◆ **Exercise instructions**:
Could you output every record below exactly as it appears?

Records contained in a dataset
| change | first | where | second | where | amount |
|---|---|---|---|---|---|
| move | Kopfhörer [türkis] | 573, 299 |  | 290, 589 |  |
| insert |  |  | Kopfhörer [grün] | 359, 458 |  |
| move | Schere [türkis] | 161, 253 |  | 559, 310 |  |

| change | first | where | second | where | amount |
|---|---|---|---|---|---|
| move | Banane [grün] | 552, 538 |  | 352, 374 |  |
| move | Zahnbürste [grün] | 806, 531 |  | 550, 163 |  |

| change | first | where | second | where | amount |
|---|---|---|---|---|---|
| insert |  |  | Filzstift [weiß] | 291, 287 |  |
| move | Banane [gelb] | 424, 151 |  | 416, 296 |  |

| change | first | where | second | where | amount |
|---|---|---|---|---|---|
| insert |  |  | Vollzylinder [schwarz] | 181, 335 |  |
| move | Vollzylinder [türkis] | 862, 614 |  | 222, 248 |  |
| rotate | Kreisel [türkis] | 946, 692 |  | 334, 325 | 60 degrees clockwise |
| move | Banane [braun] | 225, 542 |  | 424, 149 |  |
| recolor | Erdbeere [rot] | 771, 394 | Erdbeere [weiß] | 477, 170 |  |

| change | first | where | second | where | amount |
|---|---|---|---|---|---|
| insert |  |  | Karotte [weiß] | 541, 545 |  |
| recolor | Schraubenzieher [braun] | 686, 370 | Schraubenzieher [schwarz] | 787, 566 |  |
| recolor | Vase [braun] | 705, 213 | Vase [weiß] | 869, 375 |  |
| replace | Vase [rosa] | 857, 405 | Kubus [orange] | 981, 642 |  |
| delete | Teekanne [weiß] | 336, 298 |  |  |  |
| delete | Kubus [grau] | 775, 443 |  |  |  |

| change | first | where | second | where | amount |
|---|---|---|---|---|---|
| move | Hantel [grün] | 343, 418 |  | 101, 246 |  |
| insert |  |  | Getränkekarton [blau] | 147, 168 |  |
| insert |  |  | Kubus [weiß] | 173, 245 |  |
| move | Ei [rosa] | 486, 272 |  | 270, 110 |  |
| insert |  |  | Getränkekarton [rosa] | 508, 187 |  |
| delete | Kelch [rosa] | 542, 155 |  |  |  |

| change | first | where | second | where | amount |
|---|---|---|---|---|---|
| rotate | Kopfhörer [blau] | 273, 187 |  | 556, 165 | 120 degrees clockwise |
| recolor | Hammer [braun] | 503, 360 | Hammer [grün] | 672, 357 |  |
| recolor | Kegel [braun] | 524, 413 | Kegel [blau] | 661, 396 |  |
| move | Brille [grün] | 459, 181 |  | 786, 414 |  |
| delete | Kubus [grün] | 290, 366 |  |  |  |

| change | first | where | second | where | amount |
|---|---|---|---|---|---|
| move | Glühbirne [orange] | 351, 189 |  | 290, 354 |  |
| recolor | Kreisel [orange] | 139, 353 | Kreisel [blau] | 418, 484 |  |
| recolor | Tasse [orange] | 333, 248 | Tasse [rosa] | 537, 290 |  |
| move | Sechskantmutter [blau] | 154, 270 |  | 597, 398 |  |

◆ **The completed task**:
| change | first | where | second | where | amount |
|---|---|---|---|---|---|
| move | Kopfhörer [türkis] | 573, 299 |  | 290, 589 |  |
| insert |  |  | Kopfhörer [grün] | 359, 458 |  |
| move | Schere [türkis] | 161, 253 |  | 559, 310 |  |

| change | first | where | second | where | amount |
|---|---|---|---|---|---|
| move | Banane [grün] | 552, 538 |  | 352, 374 |  |
| move | Zahnbürste [grün] | 806, 531 |  | 550, 163 |  |

| change | first | where | second | where | amount |
|---|---|---|---|---|---|
| insert |  |  | Filzstift [weiß] | 291, 287 |  |
| move | Banane [gelb] | 424, 151 |  | 416, 296 |  |

| change | first | where | second | where | amount |
|---|---|---|---|---|---|
| insert |  |  | Vollzylinder [schwarz] | 181, 335 |  |
| move | Vollzylinder [türkis] | 862, 614 |  | 222, 248 |  |
| rotate | Kreisel [türkis] | 946, 692 |  | 334, 325 | 60 degrees clockwise |
| move | Banane [braun] | 225, 542 |  | 424, 149 |  |
| recolor | Erdbeere [rot] | 771, 394 | Erdbeere [weiß] | 477, 170 |  |

| change | first | where | second | where | amount |
|---|---|---|---|---|---|
| insert |  |  | Karotte [weiß] | 541, 545 |  |
| recolor | Schraubenzieher [braun] | 686, 370 | Schraubenzieher [schwarz] | 787, 566 |  |
| recolor | Vase [braun] | 705, 213 | Vase [weiß] | 869, 375 |  |
| replace | Vase [rosa] | 857, 405 | Kubus [orange] | 981, 642 |  |
| delete | Teekanne [weiß] | 336, 298 |  |  |  |
| delete | Kubus [grau] | 775, 443 |  |  |  |

| change | first | where | second | where | amount |
|---|---|---|---|---|---|
| move | Hantel [grün] | 343, 418 |  | 101, 246 |  |
| insert |  |  | Getränkekarton [blau] | 147, 168 |  |
| insert |  |  | Kubus [weiß] | 173, 245 |  |
| move | Ei [rosa] | 486, 272 |  | 270, 110 |  |
| insert |  |  | Getränkekarton [rosa] | 508, 187 |  |
| delete | Kelch [rosa] | 542, 155 |  |  |  |

| change | first | where | second | where | amount |
|---|---|---|---|---|---|
| rotate | Kopfhörer [blau] | 273, 187 |  | 556, 165 | 120 degrees clockwise |
| recolor | Hammer [braun] | 503, 360 | Hammer [grün] | 672, 357 |  |
| recolor | Kegel [braun] | 524, 413 | Kegel [blau] | 661, 396 |  |
| move | Brille [grün] | 459, 181 |  | 786, 414 |  |
| delete | Kubus [grün] | 290, 366 |  |  |  |

| change | first | where | second | where | amount |
|---|---|---|---|---|---|
| move | Glühbirne [orange] | 351, 189 |  | 290, 354 |  |
| recolor | Kreisel [orange] | 139, 353 | Kreisel [blau] | 418, 484 |  |
| recolor | Tasse [orange] | 333, 248 | Tasse [rosa] | 537, 290 |  |
| move | Sechskantmutter [blau] | 154, 270 |  | 597, 398 |  |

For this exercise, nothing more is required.